How to complete this task: Write the records out exactly, so that no picture remains in the copy.

[Opening Dataset excerpts section]

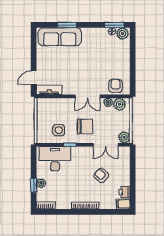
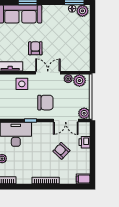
armchair: (116, 86) -> (35, 48), moved
double door: (87, 96) -> (48, 73), swing flipped
side table: (59, 130) -> (22, 84), moved
printer: (125, 192) -> (84, 142), moved

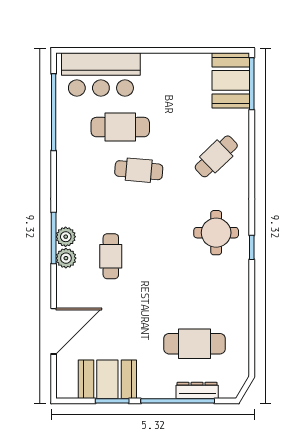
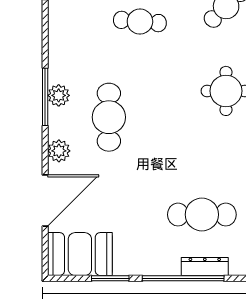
cafe table: (111, 256) -> (109, 117), width x1.37, depth x1.35
plant: (66, 258) -> (59, 151), moved
booth: (107, 379) -> (80, 254), moved

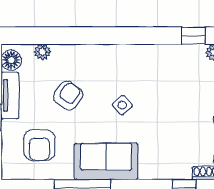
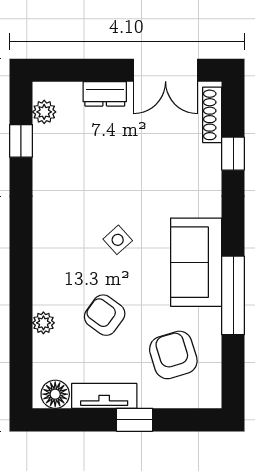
plant: (42, 52) -> (43, 323), moved
armchair: (39, 145) -> (173, 355), turned -107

[Closing Dataset excerpts section]

Answer box:
armchair: (116, 86) -> (35, 48), moved
double door: (87, 96) -> (48, 73), swing flipped
side table: (59, 130) -> (22, 84), moved
printer: (125, 192) -> (84, 142), moved

cafe table: (111, 256) -> (109, 117), width x1.37, depth x1.35
plant: (66, 258) -> (59, 151), moved
booth: (107, 379) -> (80, 254), moved

plant: (42, 52) -> (43, 323), moved
armchair: (39, 145) -> (173, 355), turned -107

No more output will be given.